===== Dataset records =====

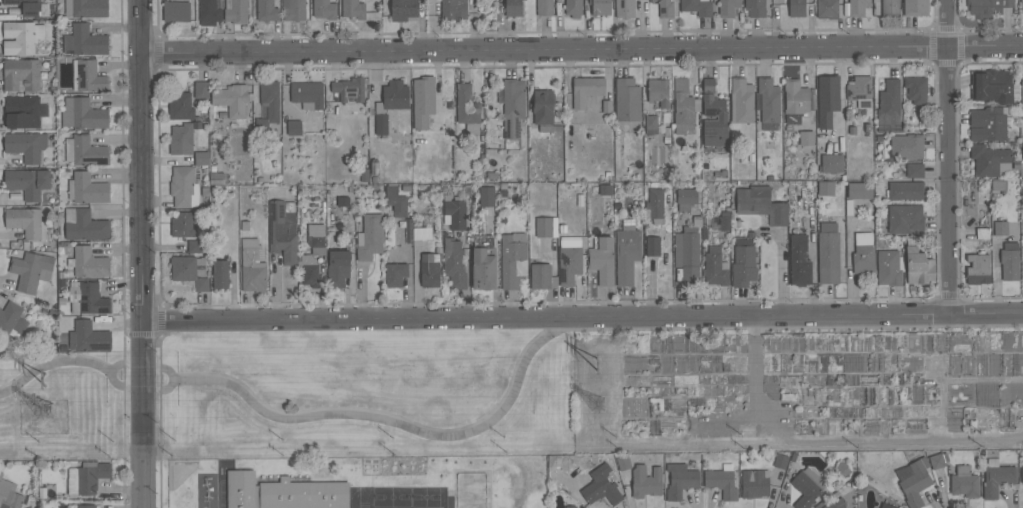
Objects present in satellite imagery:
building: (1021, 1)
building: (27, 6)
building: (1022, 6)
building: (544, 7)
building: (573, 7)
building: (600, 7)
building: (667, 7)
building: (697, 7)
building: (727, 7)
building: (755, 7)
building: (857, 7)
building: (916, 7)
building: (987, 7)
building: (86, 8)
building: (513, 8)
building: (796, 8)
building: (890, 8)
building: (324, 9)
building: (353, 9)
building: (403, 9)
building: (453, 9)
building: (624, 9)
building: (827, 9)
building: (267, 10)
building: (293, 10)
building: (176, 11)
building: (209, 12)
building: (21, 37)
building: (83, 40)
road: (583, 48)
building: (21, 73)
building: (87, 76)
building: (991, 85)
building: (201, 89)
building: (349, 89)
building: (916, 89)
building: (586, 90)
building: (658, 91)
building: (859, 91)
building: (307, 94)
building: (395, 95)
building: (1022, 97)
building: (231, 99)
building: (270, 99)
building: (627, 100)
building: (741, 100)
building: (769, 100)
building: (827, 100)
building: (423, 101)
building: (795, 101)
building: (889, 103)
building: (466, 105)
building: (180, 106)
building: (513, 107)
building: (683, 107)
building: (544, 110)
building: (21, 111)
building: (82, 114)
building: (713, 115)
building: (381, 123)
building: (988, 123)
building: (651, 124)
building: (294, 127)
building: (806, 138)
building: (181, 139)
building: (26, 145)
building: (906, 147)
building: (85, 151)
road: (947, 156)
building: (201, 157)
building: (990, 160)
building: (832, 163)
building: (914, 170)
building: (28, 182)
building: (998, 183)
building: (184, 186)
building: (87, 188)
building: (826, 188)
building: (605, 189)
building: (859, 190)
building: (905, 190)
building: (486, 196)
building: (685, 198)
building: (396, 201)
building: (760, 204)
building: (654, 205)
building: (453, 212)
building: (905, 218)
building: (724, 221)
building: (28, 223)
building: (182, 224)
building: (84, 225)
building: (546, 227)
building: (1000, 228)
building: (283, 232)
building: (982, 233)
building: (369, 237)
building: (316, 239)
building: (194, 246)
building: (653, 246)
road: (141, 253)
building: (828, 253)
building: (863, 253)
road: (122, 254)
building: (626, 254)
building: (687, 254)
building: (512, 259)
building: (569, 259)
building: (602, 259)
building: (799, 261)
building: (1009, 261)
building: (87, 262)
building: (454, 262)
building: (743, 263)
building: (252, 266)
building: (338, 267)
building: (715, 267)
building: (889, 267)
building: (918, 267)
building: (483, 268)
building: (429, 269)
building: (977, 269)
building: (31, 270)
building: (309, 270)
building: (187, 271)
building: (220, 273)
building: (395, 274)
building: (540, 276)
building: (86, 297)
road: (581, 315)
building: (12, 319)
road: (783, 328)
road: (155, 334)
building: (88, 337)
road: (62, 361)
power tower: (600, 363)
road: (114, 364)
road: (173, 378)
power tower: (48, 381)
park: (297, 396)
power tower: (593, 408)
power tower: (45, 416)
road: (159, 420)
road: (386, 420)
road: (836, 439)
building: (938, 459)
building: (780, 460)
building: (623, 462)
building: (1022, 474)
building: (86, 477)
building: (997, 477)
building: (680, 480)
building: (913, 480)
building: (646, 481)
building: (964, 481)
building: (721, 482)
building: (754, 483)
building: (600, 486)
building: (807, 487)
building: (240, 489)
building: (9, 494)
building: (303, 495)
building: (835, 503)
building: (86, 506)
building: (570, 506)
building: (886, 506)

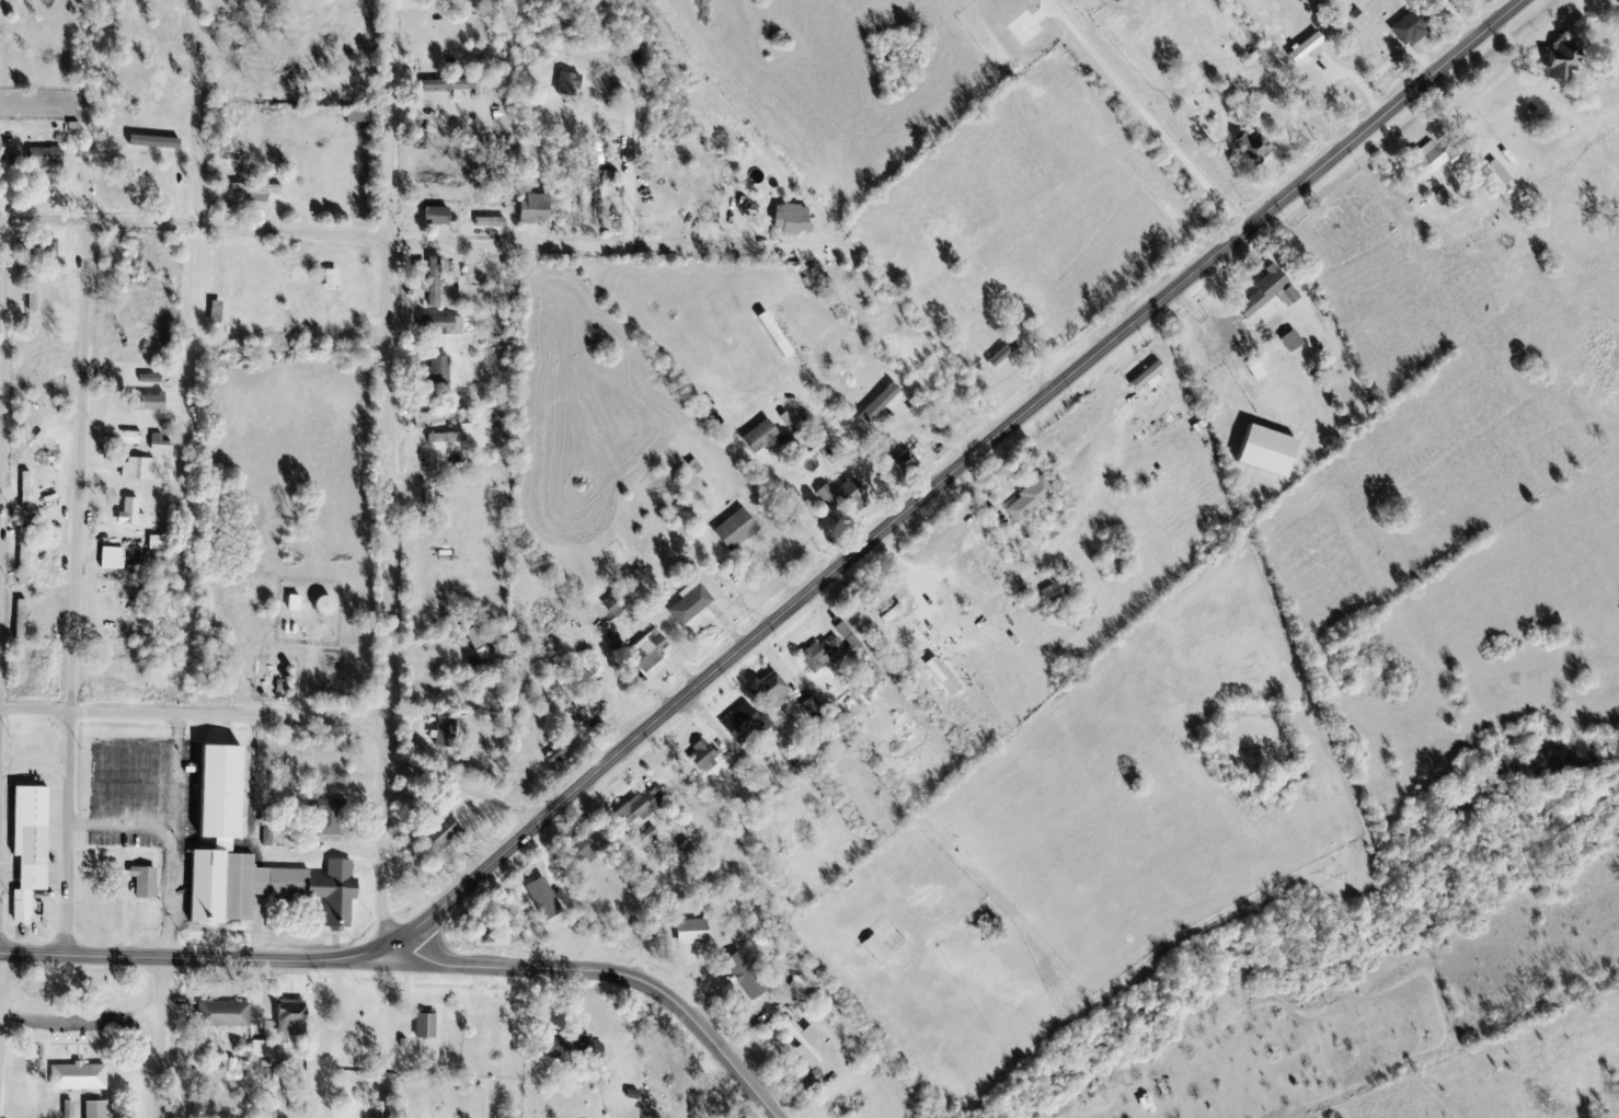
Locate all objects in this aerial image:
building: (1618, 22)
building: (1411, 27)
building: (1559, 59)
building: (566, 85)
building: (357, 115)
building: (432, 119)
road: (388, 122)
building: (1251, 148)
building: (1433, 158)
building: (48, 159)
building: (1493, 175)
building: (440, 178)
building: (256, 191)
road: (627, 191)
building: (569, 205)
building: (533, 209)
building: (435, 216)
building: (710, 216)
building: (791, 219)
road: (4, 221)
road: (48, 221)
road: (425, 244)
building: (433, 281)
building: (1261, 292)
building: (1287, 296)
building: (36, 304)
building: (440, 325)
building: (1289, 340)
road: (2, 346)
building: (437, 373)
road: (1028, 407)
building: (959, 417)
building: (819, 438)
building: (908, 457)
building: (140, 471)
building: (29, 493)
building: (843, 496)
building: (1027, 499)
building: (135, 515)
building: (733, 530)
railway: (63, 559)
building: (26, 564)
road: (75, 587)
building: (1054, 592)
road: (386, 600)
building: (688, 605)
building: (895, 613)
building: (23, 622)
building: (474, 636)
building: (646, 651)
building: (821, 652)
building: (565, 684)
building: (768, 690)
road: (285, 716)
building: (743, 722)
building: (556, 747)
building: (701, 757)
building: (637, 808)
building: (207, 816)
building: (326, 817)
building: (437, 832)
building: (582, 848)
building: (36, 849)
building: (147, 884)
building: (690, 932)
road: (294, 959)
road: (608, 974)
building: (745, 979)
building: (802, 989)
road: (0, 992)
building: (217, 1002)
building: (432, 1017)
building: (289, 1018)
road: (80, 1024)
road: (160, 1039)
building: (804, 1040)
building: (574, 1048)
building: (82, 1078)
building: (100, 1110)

=====
===== Dataset records =====

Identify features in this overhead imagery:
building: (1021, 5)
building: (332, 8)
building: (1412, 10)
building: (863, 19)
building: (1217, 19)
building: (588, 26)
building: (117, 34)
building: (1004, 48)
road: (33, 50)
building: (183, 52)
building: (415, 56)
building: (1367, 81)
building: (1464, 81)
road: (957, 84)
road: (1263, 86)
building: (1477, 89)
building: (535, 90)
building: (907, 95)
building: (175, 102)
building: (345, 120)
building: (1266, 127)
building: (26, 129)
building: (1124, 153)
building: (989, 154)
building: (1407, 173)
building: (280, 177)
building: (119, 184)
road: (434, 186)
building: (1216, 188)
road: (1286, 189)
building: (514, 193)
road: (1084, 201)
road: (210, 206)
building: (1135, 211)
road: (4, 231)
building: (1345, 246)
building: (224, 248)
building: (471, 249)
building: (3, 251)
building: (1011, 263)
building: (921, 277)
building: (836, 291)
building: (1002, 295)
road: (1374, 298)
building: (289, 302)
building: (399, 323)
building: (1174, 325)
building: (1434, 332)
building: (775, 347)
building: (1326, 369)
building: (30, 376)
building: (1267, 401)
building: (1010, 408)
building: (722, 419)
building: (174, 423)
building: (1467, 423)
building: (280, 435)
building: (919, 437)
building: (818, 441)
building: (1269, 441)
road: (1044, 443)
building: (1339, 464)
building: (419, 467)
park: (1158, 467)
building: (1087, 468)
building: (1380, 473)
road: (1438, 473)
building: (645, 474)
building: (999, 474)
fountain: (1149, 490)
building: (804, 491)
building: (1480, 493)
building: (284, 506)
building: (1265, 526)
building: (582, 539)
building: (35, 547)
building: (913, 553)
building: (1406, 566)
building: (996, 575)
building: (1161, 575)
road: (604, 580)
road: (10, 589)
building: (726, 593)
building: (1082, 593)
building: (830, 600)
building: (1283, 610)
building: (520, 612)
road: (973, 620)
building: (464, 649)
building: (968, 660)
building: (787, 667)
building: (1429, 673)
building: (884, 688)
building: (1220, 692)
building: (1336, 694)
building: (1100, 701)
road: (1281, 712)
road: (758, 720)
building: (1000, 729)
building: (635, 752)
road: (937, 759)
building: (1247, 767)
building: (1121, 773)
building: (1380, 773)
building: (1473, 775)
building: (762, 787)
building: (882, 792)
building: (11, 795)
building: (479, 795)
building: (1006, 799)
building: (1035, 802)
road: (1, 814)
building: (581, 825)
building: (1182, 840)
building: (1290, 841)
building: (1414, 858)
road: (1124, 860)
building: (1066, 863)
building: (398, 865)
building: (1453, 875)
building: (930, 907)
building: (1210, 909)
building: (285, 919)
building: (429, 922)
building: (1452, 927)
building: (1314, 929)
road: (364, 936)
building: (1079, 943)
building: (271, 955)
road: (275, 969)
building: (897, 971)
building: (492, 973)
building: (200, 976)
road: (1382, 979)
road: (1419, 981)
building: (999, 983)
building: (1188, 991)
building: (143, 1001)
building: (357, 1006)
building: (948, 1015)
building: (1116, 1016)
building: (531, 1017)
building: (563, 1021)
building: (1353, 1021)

=====

▶ Task instructions
Filter the records above for the string "power" and copy each matching line.

▶ Output of the task
power tower: (600, 363)
power tower: (48, 381)
power tower: (593, 408)
power tower: (45, 416)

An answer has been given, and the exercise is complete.